**SOURCE INFORMATION:**
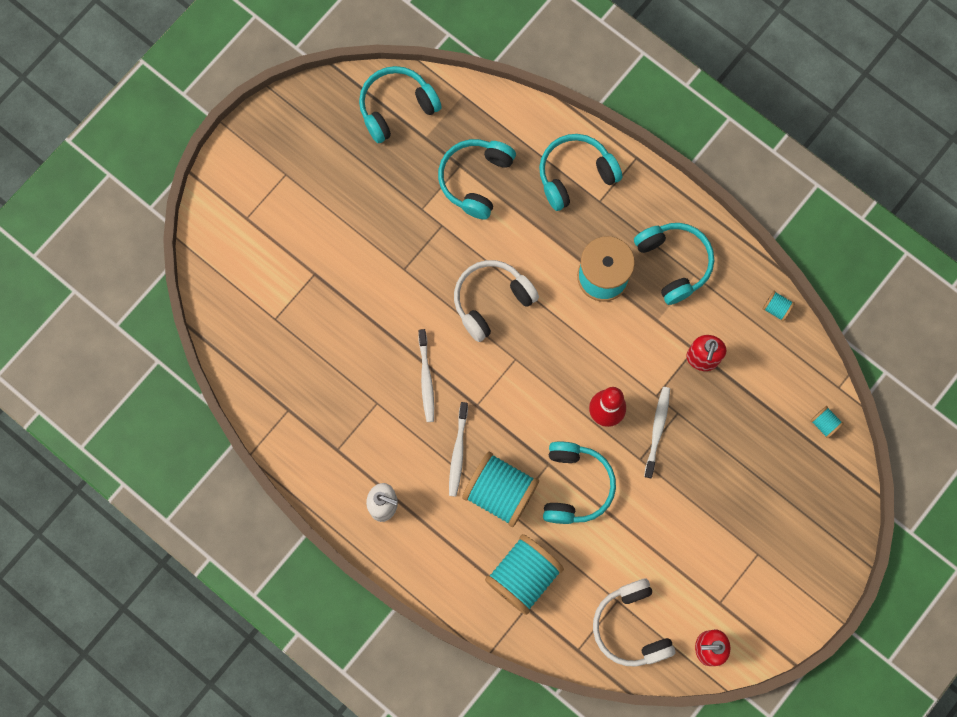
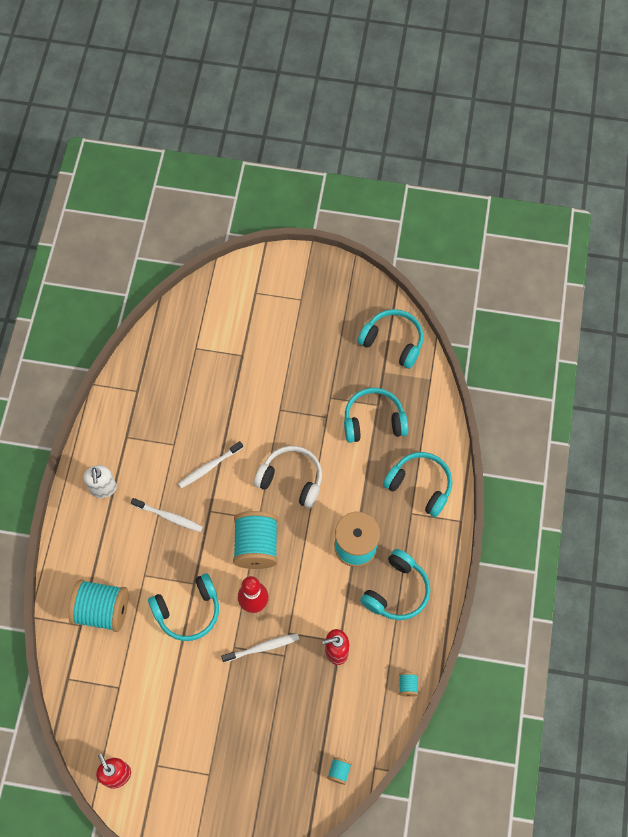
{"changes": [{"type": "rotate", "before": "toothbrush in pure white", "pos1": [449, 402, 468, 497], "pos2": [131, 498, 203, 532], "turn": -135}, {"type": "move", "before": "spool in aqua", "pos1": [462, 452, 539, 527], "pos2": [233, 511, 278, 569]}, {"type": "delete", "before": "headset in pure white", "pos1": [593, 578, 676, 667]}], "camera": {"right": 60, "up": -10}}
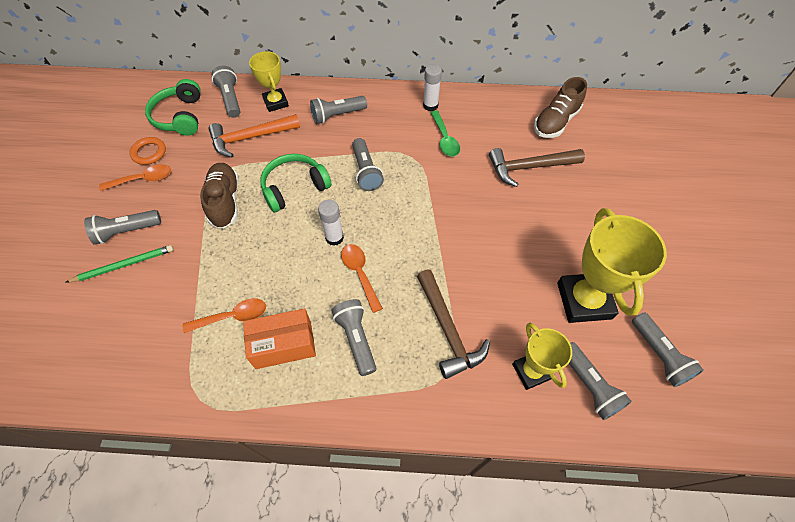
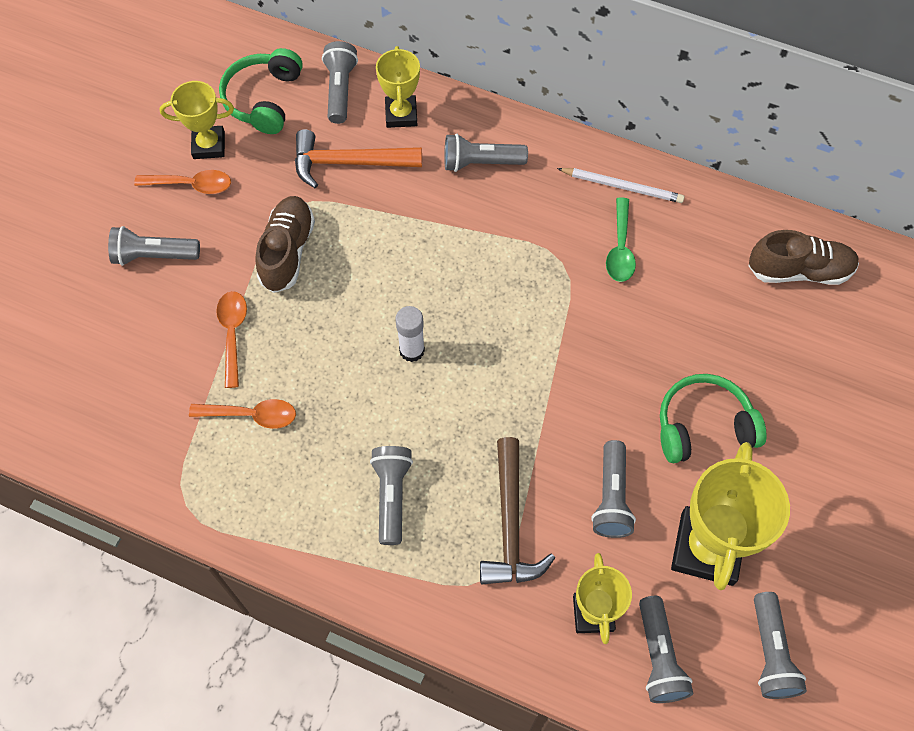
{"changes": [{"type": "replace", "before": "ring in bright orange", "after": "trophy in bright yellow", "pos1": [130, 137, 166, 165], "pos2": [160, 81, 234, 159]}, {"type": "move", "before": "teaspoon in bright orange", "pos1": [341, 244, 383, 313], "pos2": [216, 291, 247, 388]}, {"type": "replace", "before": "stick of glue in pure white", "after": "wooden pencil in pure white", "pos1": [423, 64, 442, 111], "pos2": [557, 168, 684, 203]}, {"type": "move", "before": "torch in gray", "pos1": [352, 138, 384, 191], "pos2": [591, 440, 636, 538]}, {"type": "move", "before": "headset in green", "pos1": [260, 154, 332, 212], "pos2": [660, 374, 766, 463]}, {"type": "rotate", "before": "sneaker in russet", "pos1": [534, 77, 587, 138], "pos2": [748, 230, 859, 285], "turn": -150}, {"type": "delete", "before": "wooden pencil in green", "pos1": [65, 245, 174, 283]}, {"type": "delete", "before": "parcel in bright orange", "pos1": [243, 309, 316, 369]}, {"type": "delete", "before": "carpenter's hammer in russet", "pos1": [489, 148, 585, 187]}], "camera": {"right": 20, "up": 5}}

...

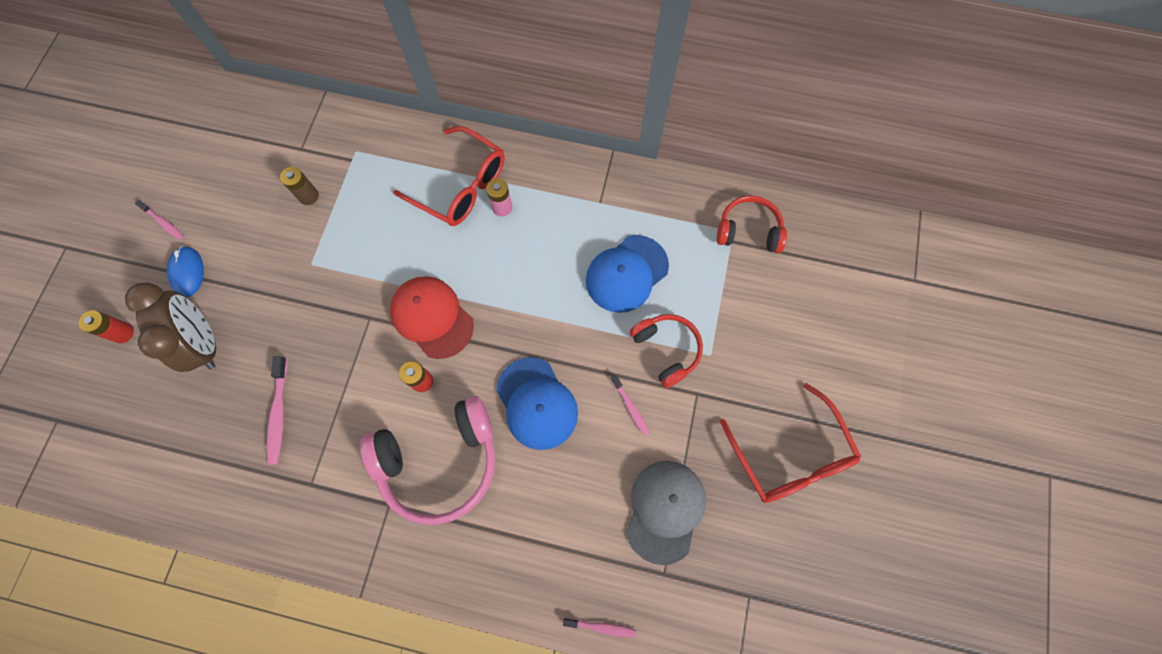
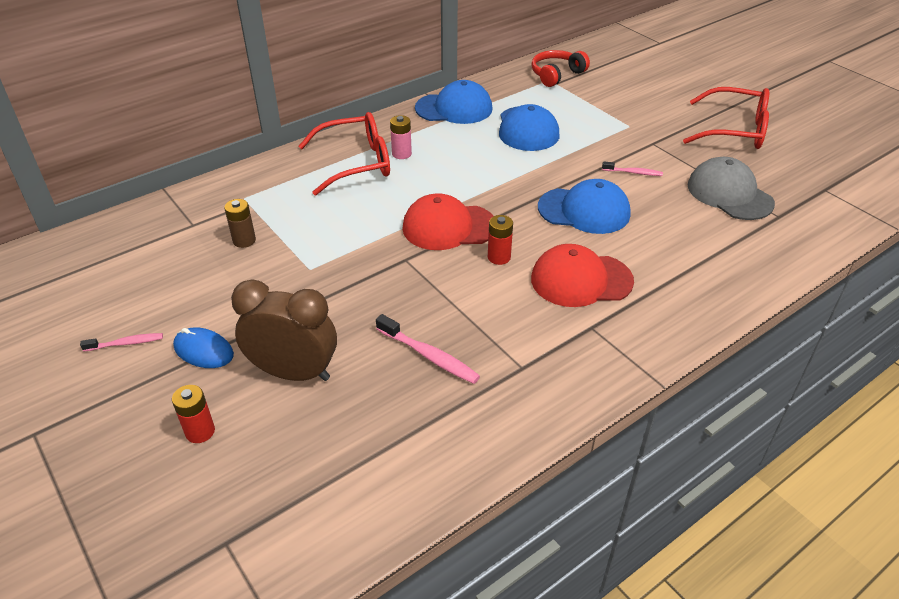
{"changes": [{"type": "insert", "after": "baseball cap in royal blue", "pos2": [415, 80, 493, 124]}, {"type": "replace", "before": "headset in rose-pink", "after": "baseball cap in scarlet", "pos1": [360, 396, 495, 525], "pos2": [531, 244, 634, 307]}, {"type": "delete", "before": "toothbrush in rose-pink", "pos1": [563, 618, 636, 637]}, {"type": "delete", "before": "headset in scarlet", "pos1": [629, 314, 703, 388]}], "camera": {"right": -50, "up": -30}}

**PROBLEM TO WORK ON:** In the data above, how many lines contain the string "toothbrush"? Answer with the number only.

**OUTPUT FOR THIS TASK:** 2